- What you need to do -
Return each line exactly, from the one that has "green pentagon: moved 11 px right, 1 px up" through the end of the entries, both ends included. Pictures do not belong.

- Dataset entries -

╭──

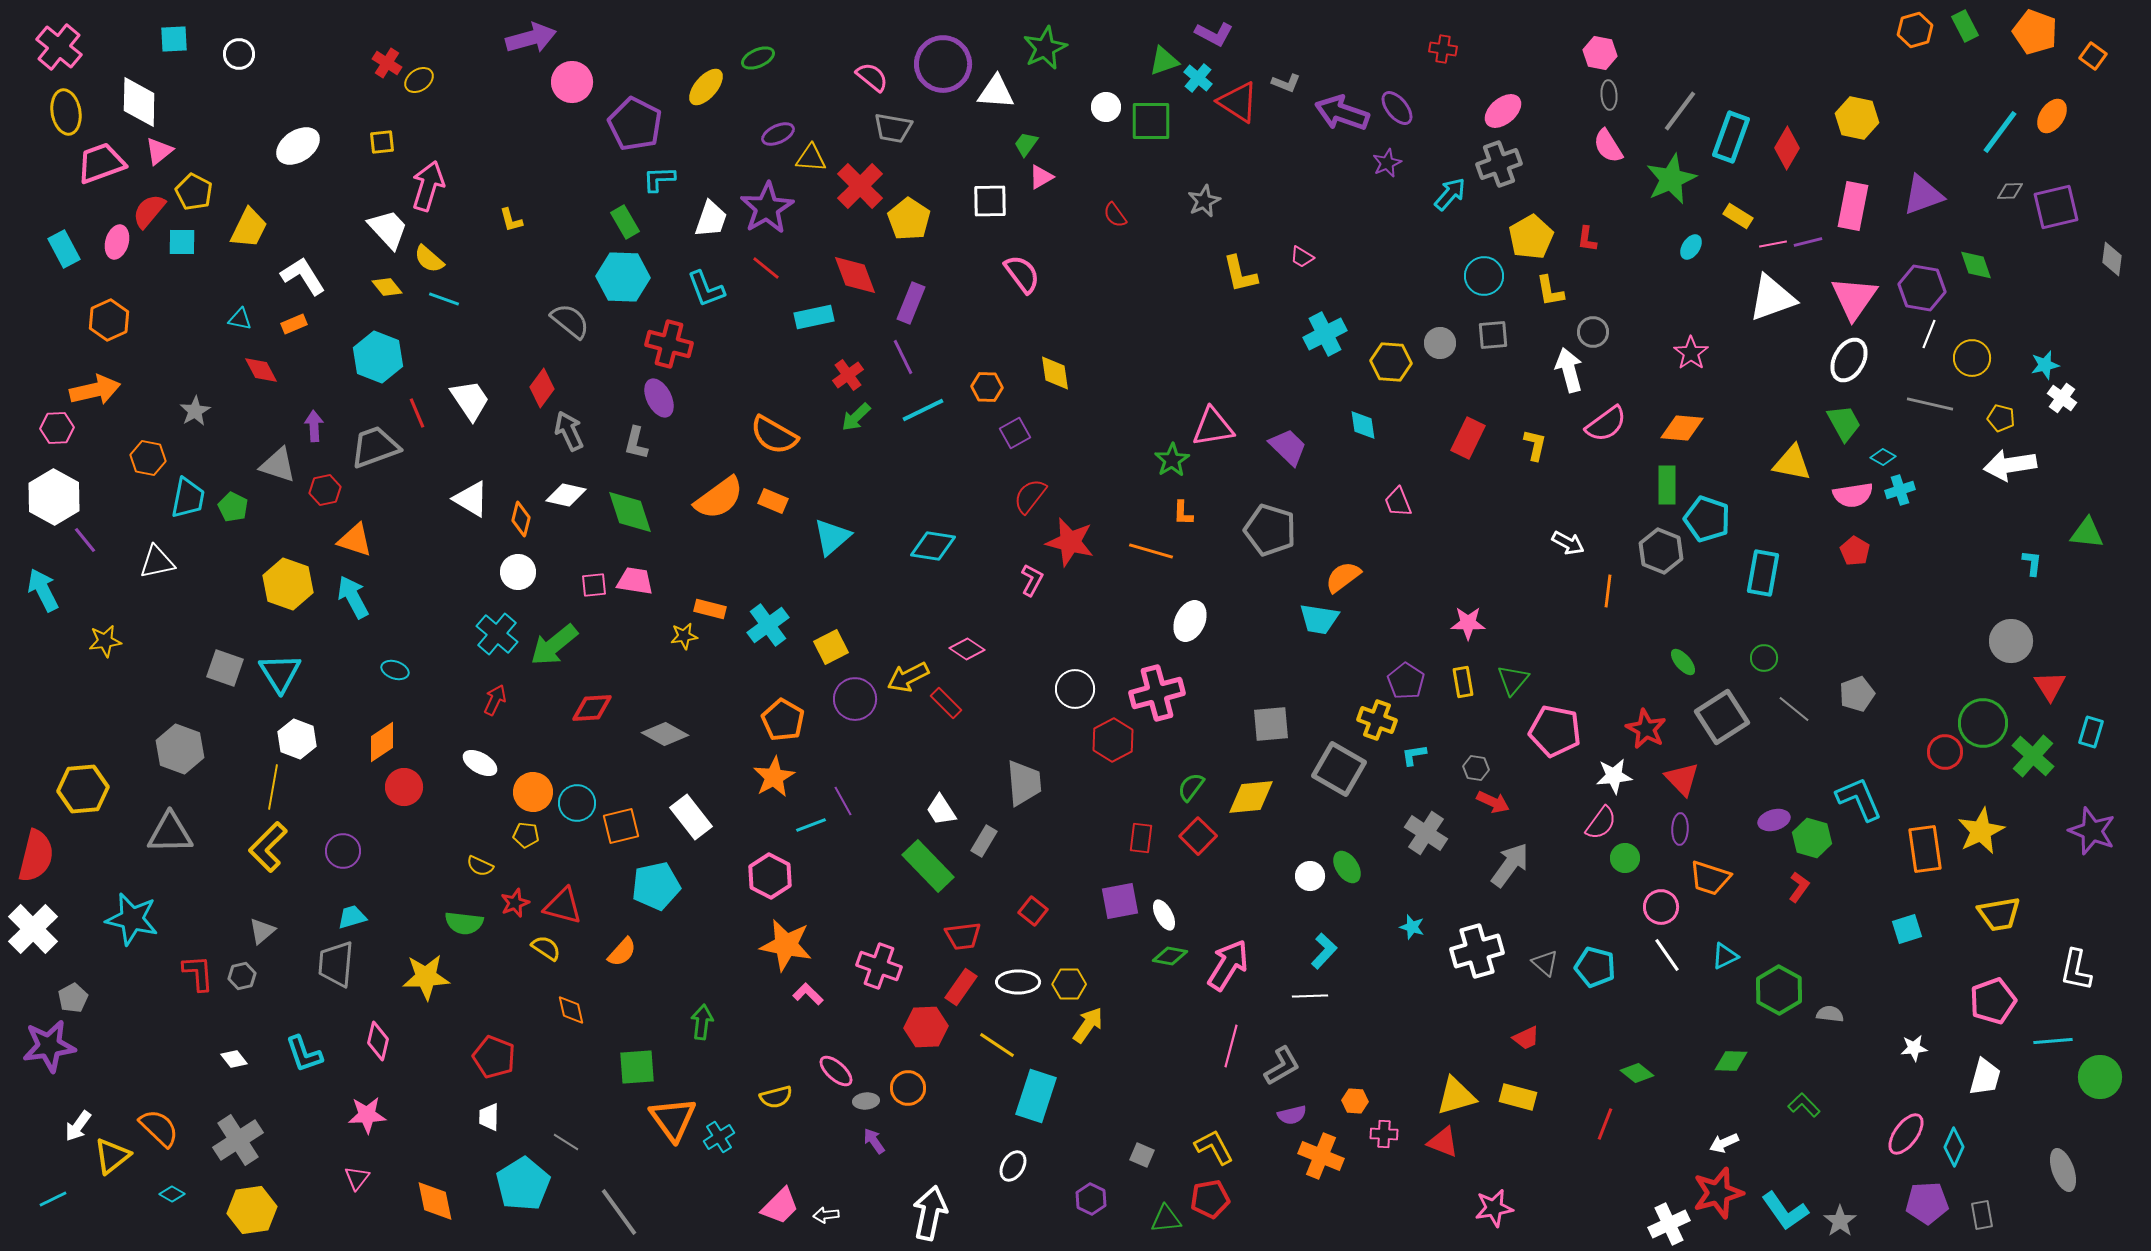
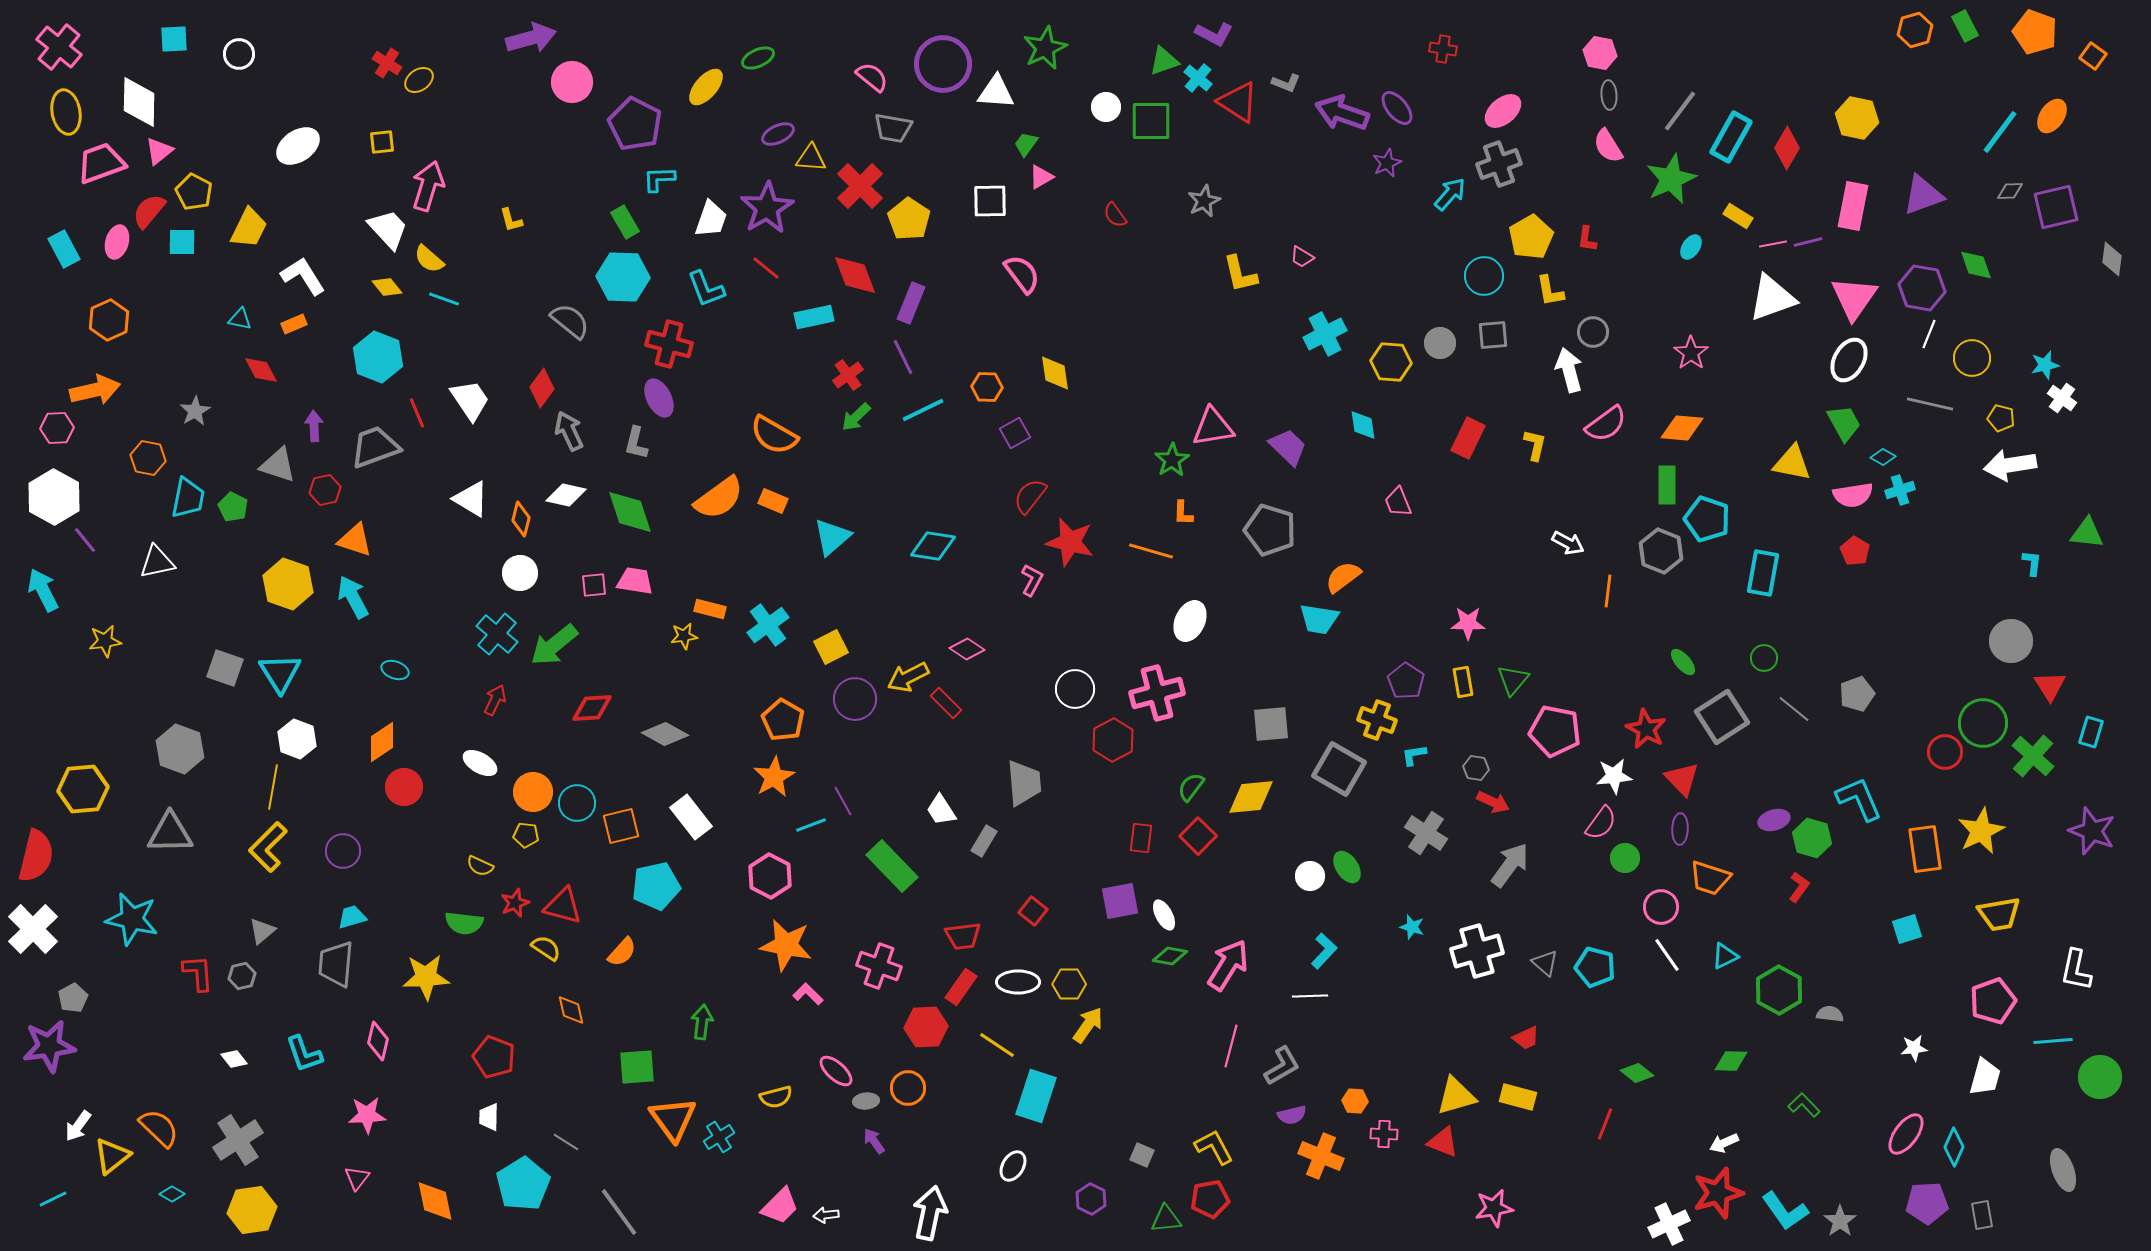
cyan rectangle at (1731, 137): rotated 9 degrees clockwise
white circle at (518, 572): moved 2 px right, 1 px down
green rectangle at (928, 866): moved 36 px left
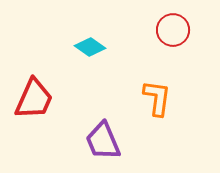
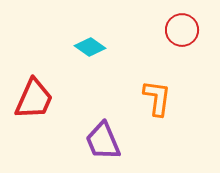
red circle: moved 9 px right
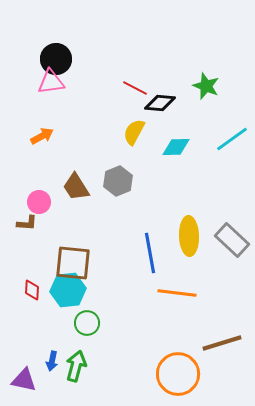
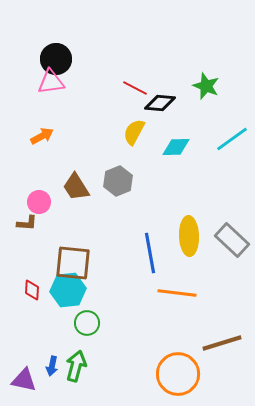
blue arrow: moved 5 px down
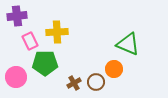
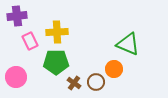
green pentagon: moved 11 px right, 1 px up
brown cross: rotated 24 degrees counterclockwise
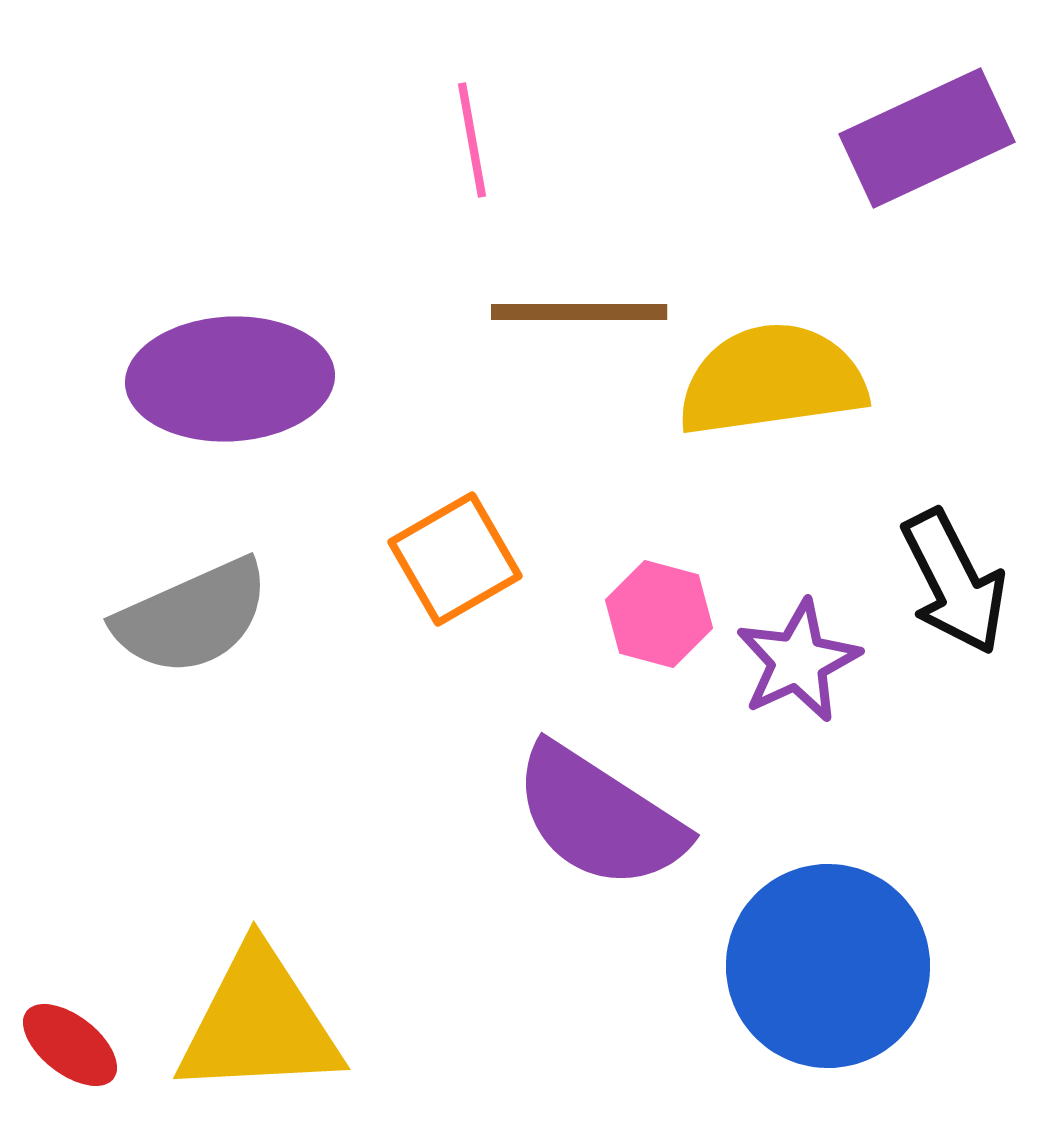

╰──

- Output -
green pentagon: moved 11 px right, 1 px up
brown cross: rotated 24 degrees counterclockwise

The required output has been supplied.